═══ Records to process

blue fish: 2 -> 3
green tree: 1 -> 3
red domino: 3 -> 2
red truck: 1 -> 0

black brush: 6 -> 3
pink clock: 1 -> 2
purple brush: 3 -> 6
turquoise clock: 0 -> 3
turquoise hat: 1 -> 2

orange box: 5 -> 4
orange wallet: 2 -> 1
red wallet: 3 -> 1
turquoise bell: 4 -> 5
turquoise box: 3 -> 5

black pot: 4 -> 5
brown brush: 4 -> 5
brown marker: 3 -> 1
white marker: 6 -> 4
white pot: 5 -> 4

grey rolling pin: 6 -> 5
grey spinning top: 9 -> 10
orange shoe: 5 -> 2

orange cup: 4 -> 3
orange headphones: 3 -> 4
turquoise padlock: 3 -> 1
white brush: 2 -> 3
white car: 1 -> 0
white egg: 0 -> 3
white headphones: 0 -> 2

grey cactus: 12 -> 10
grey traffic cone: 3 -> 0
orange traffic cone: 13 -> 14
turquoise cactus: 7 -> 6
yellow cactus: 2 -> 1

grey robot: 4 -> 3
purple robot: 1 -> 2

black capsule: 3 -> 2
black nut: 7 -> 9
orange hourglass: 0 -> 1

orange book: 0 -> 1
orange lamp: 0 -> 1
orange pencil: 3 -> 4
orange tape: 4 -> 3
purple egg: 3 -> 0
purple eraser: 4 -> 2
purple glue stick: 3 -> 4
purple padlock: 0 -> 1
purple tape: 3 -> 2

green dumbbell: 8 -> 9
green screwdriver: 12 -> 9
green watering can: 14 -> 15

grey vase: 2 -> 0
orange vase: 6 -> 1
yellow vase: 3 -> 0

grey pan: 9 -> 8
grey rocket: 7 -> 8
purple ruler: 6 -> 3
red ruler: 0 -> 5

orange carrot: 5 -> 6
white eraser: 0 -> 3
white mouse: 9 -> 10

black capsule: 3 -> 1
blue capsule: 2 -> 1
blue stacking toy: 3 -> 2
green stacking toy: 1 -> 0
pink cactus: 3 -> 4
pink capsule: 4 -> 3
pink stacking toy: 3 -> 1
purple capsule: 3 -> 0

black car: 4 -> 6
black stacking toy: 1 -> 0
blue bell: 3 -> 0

══════

- [Prompt] Every line from the one containing "white pot: 5 -> 4" through the last line above should be retyped exactly; no other lines are wanted.

- [Result of the exercise]
white pot: 5 -> 4

grey rolling pin: 6 -> 5
grey spinning top: 9 -> 10
orange shoe: 5 -> 2

orange cup: 4 -> 3
orange headphones: 3 -> 4
turquoise padlock: 3 -> 1
white brush: 2 -> 3
white car: 1 -> 0
white egg: 0 -> 3
white headphones: 0 -> 2

grey cactus: 12 -> 10
grey traffic cone: 3 -> 0
orange traffic cone: 13 -> 14
turquoise cactus: 7 -> 6
yellow cactus: 2 -> 1

grey robot: 4 -> 3
purple robot: 1 -> 2

black capsule: 3 -> 2
black nut: 7 -> 9
orange hourglass: 0 -> 1

orange book: 0 -> 1
orange lamp: 0 -> 1
orange pencil: 3 -> 4
orange tape: 4 -> 3
purple egg: 3 -> 0
purple eraser: 4 -> 2
purple glue stick: 3 -> 4
purple padlock: 0 -> 1
purple tape: 3 -> 2

green dumbbell: 8 -> 9
green screwdriver: 12 -> 9
green watering can: 14 -> 15

grey vase: 2 -> 0
orange vase: 6 -> 1
yellow vase: 3 -> 0

grey pan: 9 -> 8
grey rocket: 7 -> 8
purple ruler: 6 -> 3
red ruler: 0 -> 5

orange carrot: 5 -> 6
white eraser: 0 -> 3
white mouse: 9 -> 10

black capsule: 3 -> 1
blue capsule: 2 -> 1
blue stacking toy: 3 -> 2
green stacking toy: 1 -> 0
pink cactus: 3 -> 4
pink capsule: 4 -> 3
pink stacking toy: 3 -> 1
purple capsule: 3 -> 0

black car: 4 -> 6
black stacking toy: 1 -> 0
blue bell: 3 -> 0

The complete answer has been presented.